Required work:
Every line below that holds the word "black" must be listed.

Given data:
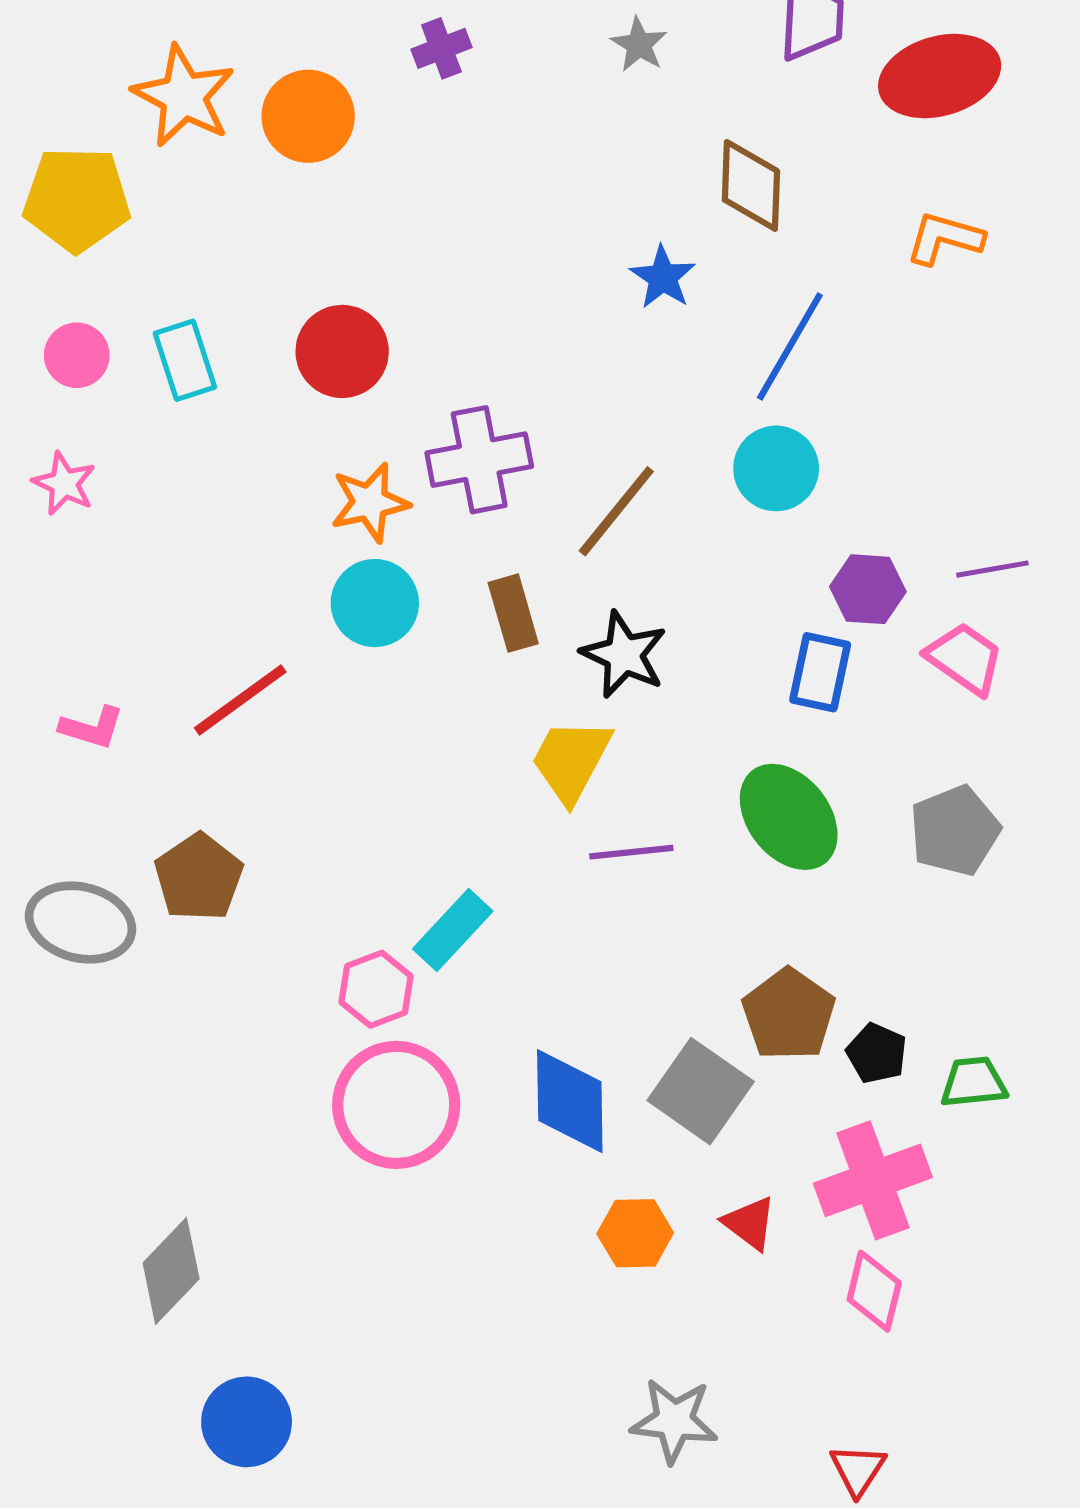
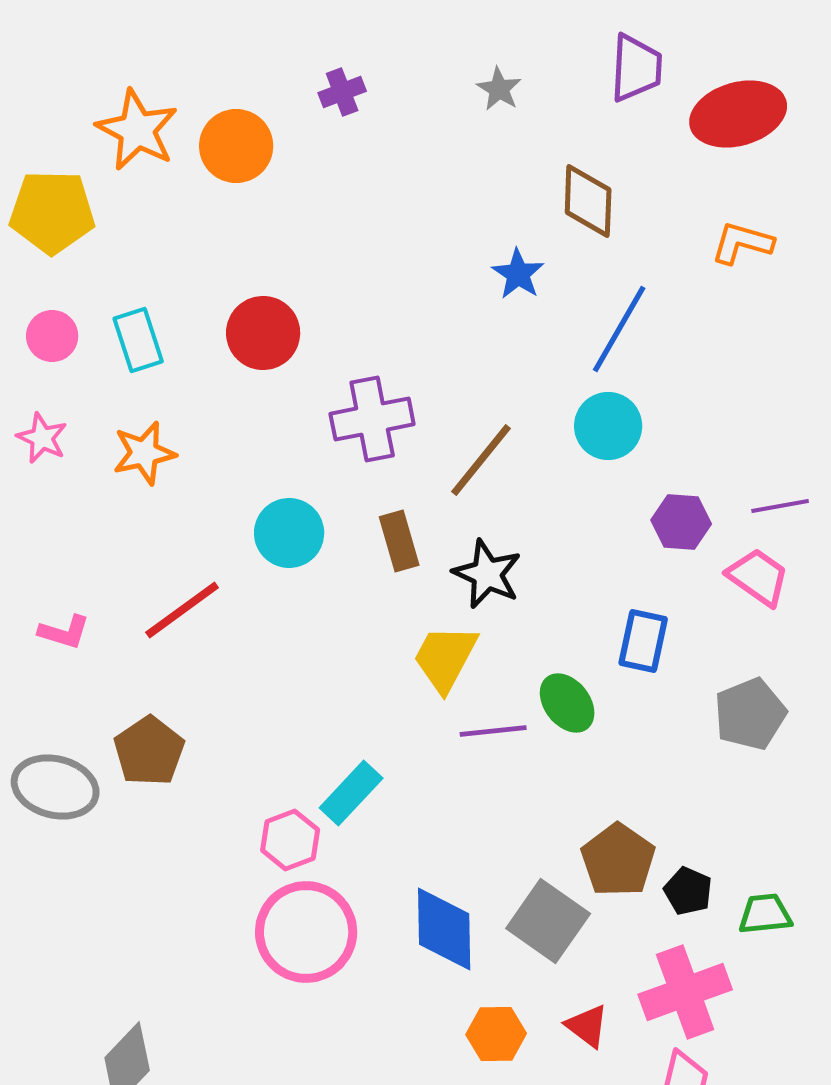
orange star: (370, 502) -> (144, 453), moved
blue rectangle: (820, 672) -> (643, 641), moved
green ellipse: (789, 817) -> (567, 703), moved, size x0.7

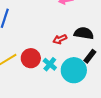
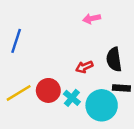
black semicircle: (84, 33) -> (114, 59), turned -108
black rectangle: (90, 56) -> (121, 88), turned 56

Worked solution:
black semicircle: (84, 33) -> (114, 59), turned -108
black rectangle: (90, 56) -> (121, 88), turned 56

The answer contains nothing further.